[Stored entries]
· · ·

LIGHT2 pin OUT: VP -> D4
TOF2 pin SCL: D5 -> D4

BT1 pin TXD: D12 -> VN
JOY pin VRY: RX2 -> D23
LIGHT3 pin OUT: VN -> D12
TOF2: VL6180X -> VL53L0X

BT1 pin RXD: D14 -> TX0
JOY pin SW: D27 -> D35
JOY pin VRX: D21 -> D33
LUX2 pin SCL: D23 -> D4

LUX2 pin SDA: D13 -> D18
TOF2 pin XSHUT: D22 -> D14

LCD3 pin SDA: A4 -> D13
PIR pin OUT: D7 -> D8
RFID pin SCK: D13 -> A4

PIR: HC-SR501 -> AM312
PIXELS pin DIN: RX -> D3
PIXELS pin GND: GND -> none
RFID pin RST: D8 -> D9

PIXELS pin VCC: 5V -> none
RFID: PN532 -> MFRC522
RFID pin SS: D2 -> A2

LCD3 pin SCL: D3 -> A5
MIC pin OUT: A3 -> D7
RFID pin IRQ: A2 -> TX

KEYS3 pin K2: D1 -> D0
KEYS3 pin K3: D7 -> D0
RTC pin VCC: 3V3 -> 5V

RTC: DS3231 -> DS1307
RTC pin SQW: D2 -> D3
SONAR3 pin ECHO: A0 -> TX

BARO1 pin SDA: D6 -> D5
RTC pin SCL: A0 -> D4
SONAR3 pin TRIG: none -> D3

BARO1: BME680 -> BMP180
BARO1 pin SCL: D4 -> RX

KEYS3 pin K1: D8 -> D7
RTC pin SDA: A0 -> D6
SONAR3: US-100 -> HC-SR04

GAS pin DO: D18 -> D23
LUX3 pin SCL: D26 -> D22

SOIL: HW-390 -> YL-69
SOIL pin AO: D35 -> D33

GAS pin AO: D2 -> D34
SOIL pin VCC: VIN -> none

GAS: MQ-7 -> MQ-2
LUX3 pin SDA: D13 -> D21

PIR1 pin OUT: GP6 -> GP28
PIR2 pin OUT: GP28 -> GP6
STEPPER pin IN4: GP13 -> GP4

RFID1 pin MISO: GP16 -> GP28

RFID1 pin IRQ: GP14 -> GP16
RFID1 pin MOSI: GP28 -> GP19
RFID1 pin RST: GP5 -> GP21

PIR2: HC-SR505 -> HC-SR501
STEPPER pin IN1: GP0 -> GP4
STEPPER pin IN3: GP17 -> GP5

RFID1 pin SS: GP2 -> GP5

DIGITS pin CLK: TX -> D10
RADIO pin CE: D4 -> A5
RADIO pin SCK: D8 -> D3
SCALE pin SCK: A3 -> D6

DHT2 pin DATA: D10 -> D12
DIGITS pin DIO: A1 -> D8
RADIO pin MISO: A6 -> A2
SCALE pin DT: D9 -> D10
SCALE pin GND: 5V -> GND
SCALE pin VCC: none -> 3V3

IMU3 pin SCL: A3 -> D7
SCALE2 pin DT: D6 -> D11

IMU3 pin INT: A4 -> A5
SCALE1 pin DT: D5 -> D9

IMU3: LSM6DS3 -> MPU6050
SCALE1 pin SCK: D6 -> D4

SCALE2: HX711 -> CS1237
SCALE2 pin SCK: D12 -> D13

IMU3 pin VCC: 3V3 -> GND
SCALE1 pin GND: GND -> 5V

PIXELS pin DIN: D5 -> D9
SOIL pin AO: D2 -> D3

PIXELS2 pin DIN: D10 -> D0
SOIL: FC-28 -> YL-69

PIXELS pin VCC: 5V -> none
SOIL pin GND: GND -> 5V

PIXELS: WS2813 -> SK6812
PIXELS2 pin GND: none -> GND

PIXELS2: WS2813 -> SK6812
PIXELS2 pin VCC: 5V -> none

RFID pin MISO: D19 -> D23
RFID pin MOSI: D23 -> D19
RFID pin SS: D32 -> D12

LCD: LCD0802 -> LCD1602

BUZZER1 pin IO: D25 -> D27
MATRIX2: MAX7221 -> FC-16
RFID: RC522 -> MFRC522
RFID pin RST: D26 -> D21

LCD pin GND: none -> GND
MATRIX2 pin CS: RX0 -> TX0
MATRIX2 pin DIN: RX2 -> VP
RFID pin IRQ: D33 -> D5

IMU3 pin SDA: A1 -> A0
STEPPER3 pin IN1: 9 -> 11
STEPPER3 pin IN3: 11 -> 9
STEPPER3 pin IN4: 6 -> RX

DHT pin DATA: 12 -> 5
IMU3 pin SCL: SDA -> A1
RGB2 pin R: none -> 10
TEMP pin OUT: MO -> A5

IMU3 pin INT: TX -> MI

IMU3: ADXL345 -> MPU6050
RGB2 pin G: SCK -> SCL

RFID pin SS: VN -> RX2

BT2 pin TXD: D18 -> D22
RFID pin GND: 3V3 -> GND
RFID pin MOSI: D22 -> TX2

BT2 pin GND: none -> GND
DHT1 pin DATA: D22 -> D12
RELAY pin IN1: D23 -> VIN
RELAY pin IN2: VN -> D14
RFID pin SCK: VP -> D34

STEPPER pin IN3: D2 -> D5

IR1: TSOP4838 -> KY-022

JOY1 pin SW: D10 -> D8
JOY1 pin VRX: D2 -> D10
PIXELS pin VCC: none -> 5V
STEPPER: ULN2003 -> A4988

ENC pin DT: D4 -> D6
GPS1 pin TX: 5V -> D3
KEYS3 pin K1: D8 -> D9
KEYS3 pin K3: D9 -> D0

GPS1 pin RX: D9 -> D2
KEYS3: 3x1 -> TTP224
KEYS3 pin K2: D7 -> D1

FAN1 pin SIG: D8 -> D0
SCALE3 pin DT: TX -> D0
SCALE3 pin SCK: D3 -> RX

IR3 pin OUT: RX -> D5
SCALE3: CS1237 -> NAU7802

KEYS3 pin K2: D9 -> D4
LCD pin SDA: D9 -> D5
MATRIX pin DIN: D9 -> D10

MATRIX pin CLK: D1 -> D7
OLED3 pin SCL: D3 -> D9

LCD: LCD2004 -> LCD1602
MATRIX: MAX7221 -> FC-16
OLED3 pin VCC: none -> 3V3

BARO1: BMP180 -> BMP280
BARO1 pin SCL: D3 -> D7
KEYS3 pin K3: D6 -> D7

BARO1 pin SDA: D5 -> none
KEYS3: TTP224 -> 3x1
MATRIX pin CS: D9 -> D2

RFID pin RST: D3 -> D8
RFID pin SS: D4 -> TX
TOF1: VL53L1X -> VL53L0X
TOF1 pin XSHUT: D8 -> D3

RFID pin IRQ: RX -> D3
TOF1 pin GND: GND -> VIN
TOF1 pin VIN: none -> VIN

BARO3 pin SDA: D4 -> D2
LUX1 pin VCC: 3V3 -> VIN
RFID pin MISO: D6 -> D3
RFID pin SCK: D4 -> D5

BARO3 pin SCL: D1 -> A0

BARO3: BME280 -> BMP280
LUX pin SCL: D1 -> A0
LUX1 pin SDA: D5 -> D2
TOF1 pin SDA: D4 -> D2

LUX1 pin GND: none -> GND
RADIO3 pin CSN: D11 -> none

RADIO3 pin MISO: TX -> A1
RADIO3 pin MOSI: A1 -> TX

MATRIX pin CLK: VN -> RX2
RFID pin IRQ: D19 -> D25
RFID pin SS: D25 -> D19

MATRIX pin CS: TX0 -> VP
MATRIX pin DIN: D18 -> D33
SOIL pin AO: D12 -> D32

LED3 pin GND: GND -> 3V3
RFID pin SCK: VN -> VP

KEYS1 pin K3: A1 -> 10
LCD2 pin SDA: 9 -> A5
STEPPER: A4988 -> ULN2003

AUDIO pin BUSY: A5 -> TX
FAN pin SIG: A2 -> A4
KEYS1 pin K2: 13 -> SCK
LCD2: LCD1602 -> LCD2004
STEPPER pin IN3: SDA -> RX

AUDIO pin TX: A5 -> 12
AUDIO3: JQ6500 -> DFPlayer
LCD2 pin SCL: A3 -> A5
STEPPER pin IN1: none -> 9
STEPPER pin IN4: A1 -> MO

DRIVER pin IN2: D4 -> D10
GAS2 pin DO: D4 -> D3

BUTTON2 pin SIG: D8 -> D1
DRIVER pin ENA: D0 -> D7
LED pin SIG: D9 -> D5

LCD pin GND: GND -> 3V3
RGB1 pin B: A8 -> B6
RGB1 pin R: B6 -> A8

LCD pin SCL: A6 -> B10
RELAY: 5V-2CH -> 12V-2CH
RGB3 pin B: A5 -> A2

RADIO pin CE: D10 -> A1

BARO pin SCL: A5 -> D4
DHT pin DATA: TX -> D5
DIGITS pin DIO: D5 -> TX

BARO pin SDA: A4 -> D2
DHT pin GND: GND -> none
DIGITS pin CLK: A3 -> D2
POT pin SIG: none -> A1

· · ·

Work request
In the data above, find the line with "RFID pin IRQ: D33 -> D5" and the line with "MATRIX pin DIN: D9 -> D10". Retype both, plus every line between them, exactly.

Answer to the exercise
RFID pin IRQ: D33 -> D5

IMU3 pin SDA: A1 -> A0
STEPPER3 pin IN1: 9 -> 11
STEPPER3 pin IN3: 11 -> 9
STEPPER3 pin IN4: 6 -> RX

DHT pin DATA: 12 -> 5
IMU3 pin SCL: SDA -> A1
RGB2 pin R: none -> 10
TEMP pin OUT: MO -> A5

IMU3 pin INT: TX -> MI

IMU3: ADXL345 -> MPU6050
RGB2 pin G: SCK -> SCL

RFID pin SS: VN -> RX2

BT2 pin TXD: D18 -> D22
RFID pin GND: 3V3 -> GND
RFID pin MOSI: D22 -> TX2

BT2 pin GND: none -> GND
DHT1 pin DATA: D22 -> D12
RELAY pin IN1: D23 -> VIN
RELAY pin IN2: VN -> D14
RFID pin SCK: VP -> D34

STEPPER pin IN3: D2 -> D5

IR1: TSOP4838 -> KY-022

JOY1 pin SW: D10 -> D8
JOY1 pin VRX: D2 -> D10
PIXELS pin VCC: none -> 5V
STEPPER: ULN2003 -> A4988

ENC pin DT: D4 -> D6
GPS1 pin TX: 5V -> D3
KEYS3 pin K1: D8 -> D9
KEYS3 pin K3: D9 -> D0

GPS1 pin RX: D9 -> D2
KEYS3: 3x1 -> TTP224
KEYS3 pin K2: D7 -> D1

FAN1 pin SIG: D8 -> D0
SCALE3 pin DT: TX -> D0
SCALE3 pin SCK: D3 -> RX

IR3 pin OUT: RX -> D5
SCALE3: CS1237 -> NAU7802

KEYS3 pin K2: D9 -> D4
LCD pin SDA: D9 -> D5
MATRIX pin DIN: D9 -> D10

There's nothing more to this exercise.